- [ASSIGNMENT]:
An exact restatement of the data below, with the pictures removed, is the required answer.

(Records from a data collection)
=== Section Start ===

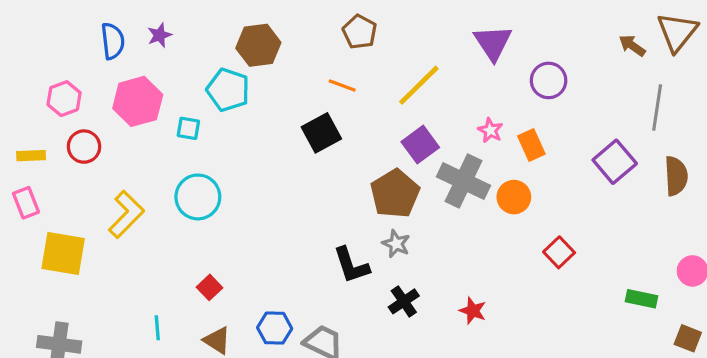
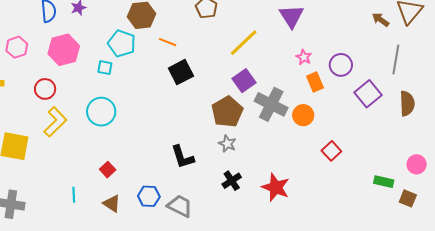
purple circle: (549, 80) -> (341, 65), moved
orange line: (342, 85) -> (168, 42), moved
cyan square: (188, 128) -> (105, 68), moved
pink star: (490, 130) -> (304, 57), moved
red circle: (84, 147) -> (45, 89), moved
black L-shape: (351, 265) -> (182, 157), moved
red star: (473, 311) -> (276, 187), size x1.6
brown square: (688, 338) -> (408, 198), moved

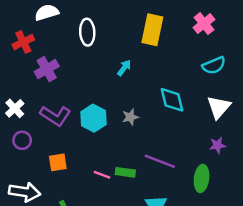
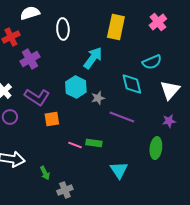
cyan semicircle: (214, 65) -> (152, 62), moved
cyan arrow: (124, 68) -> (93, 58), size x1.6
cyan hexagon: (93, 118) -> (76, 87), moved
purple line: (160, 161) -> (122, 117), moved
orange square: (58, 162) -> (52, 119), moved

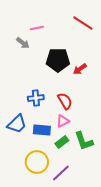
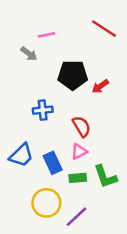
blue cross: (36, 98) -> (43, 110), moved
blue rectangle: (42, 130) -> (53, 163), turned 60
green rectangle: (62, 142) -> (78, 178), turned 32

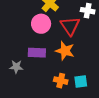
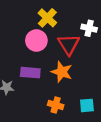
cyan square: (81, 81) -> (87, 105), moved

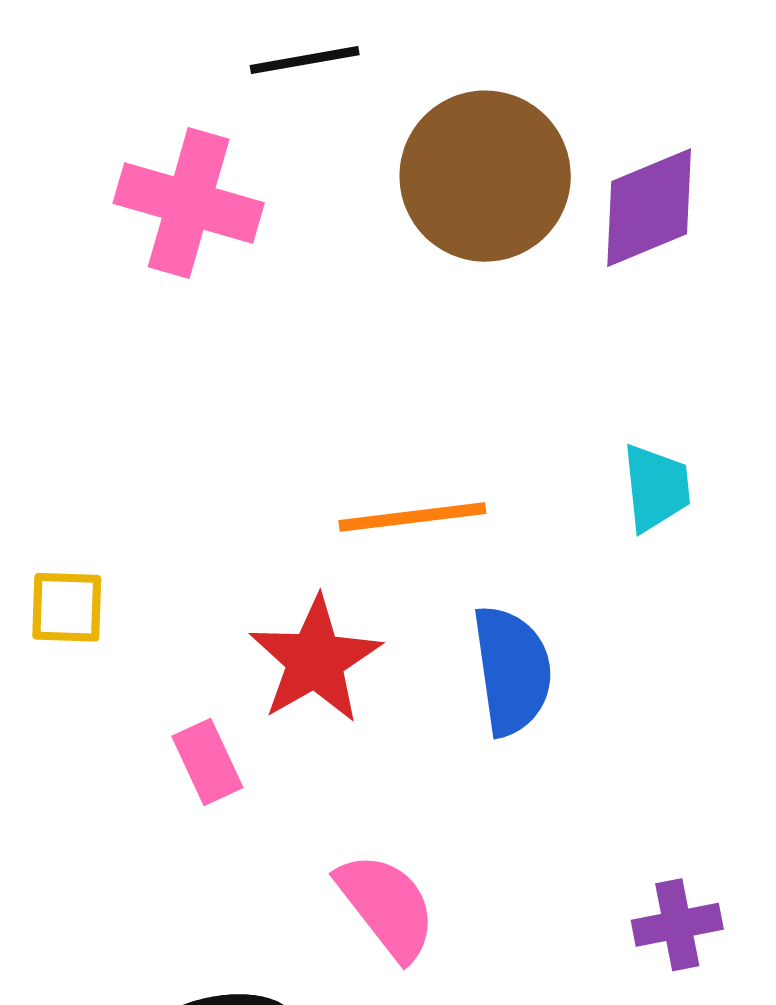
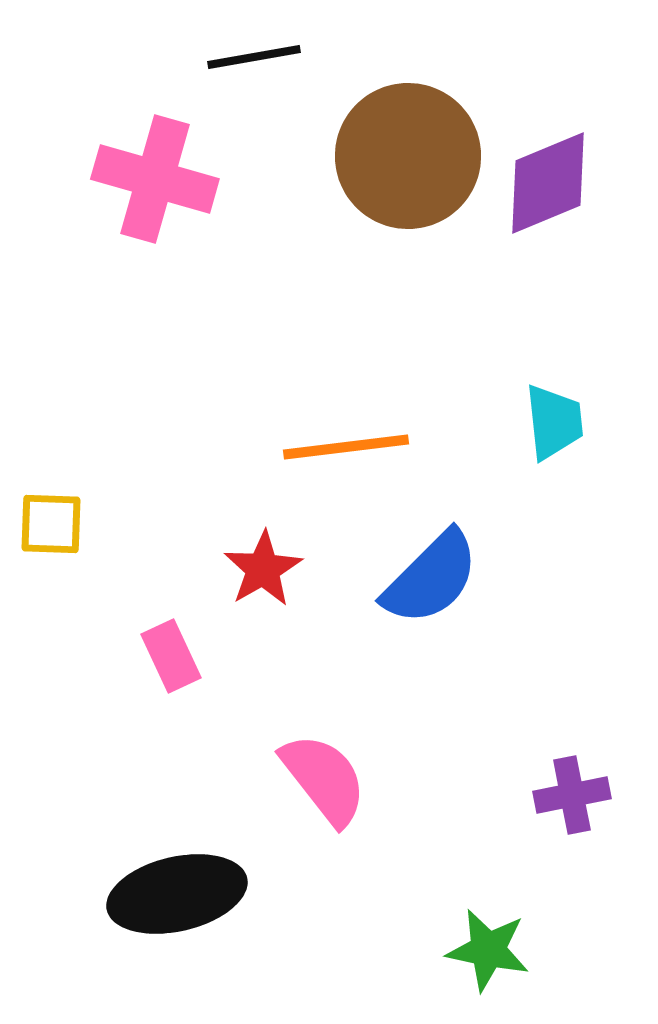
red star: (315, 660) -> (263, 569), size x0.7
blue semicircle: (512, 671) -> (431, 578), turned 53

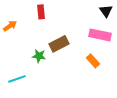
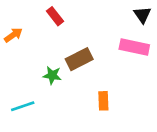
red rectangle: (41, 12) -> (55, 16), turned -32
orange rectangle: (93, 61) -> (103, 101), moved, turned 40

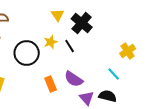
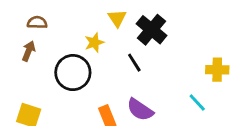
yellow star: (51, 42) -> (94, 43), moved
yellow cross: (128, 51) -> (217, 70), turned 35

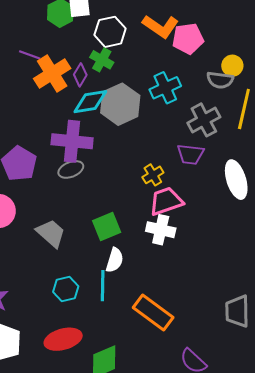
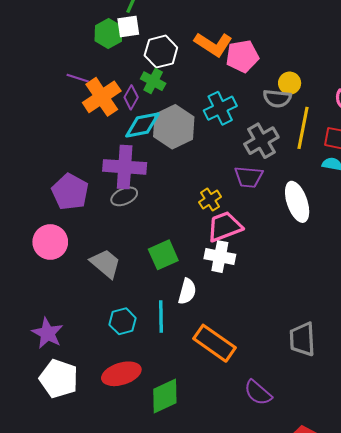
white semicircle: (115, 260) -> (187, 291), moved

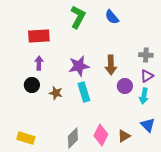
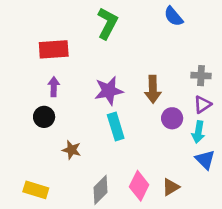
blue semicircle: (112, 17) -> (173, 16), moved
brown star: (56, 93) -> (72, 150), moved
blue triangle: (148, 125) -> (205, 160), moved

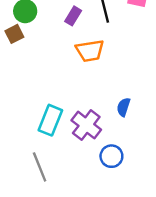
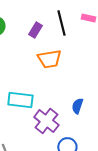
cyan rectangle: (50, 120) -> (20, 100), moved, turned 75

=== Section End ===

- [RESPONSE AREA]:
purple circle: (549, 80) -> (341, 65), moved
orange line: (342, 85) -> (168, 42), moved
cyan square: (188, 128) -> (105, 68), moved
pink star: (490, 130) -> (304, 57), moved
red circle: (84, 147) -> (45, 89), moved
black L-shape: (351, 265) -> (182, 157), moved
red star: (473, 311) -> (276, 187), size x1.6
brown square: (688, 338) -> (408, 198), moved

cyan semicircle: (214, 65) -> (152, 62), moved
cyan arrow: (124, 68) -> (93, 58), size x1.6
cyan hexagon: (93, 118) -> (76, 87), moved
purple line: (160, 161) -> (122, 117), moved
orange square: (58, 162) -> (52, 119), moved

blue cross: (36, 98) -> (43, 110), moved
blue rectangle: (42, 130) -> (53, 163), turned 60
green rectangle: (62, 142) -> (78, 178), turned 32

cyan square: (81, 81) -> (87, 105), moved

red star: (315, 660) -> (263, 569), size x0.7
blue semicircle: (512, 671) -> (431, 578), turned 53

red rectangle: (41, 12) -> (55, 16), turned -32
orange rectangle: (93, 61) -> (103, 101), moved, turned 40

yellow star: (51, 42) -> (94, 43), moved
yellow cross: (128, 51) -> (217, 70), turned 35

white semicircle: (115, 260) -> (187, 291), moved

blue semicircle: (112, 17) -> (173, 16), moved
brown star: (56, 93) -> (72, 150), moved
blue triangle: (148, 125) -> (205, 160), moved

cyan rectangle: (50, 120) -> (20, 100), moved, turned 75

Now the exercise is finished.